BRIEF: In the records below, find the line that contains "RADIO3: nRF24L01 -> CC1101", then write out that line and each one after it exactly, up to and including the last.
────────────────────
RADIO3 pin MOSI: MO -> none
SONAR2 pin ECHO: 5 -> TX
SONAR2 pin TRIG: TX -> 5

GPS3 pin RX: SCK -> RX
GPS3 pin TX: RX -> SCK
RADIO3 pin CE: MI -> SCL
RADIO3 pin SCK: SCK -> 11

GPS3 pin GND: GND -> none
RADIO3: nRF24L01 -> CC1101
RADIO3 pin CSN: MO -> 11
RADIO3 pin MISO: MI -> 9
────────────────────
ANSWER BOX:
RADIO3: nRF24L01 -> CC1101
RADIO3 pin CSN: MO -> 11
RADIO3 pin MISO: MI -> 9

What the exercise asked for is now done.